**Instructions to follow**. The answer must consist solely of the lines from the one containing "(312, 460) = (85, 256): blue" to the end of the entries below, repeated exactly.

[Scene comparison data]
*-*-*
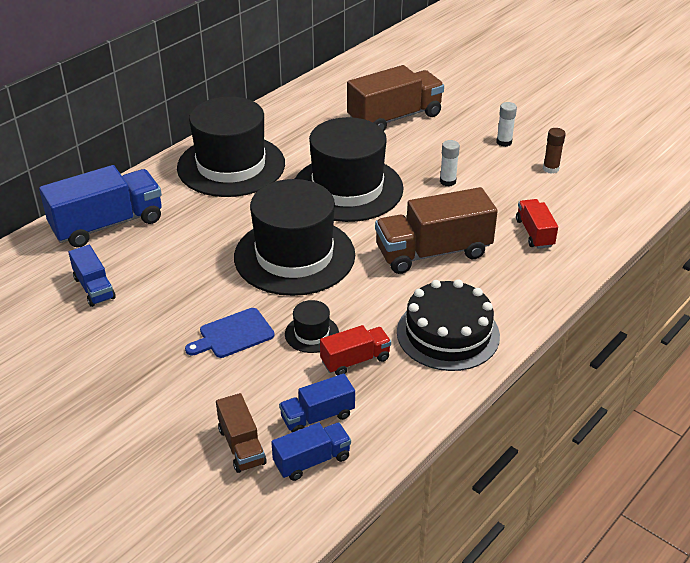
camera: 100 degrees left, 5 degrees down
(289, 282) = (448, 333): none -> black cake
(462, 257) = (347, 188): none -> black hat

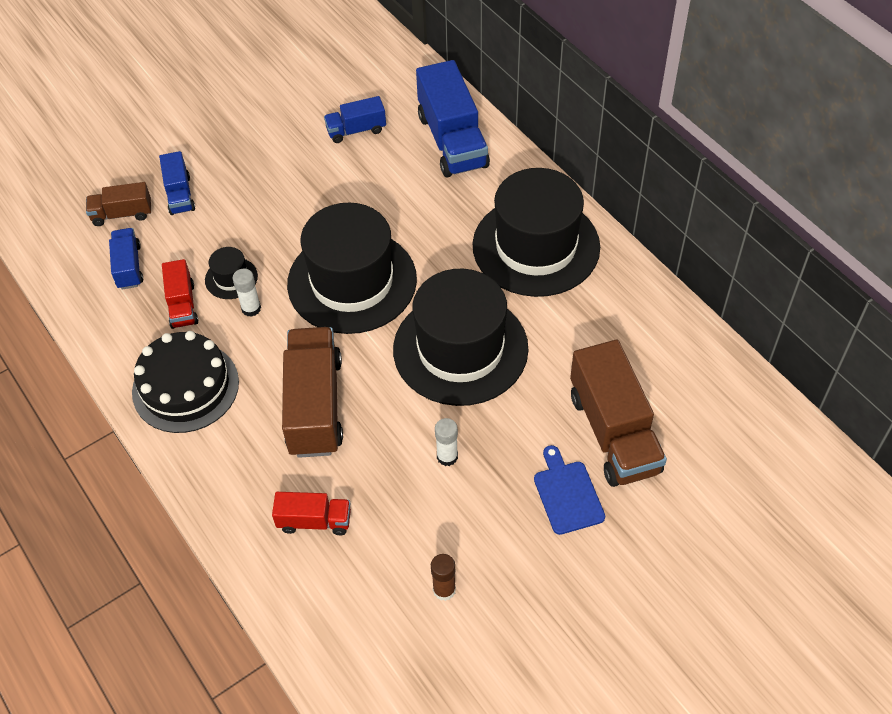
camera: 105 degrees right, 15 degrees up
(233, 334) = (254, 221): blue cutting board -> blue cutting board (567, 494)
(312, 460) = (85, 256): blue truck -> blue truck (179, 195)
(504, 142) = (523, 551): white glue stick -> white glue stick (251, 308)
*-*-*
**Expected answer**.
(312, 460) = (85, 256): blue truck -> blue truck (179, 195)
(504, 142) = (523, 551): white glue stick -> white glue stick (251, 308)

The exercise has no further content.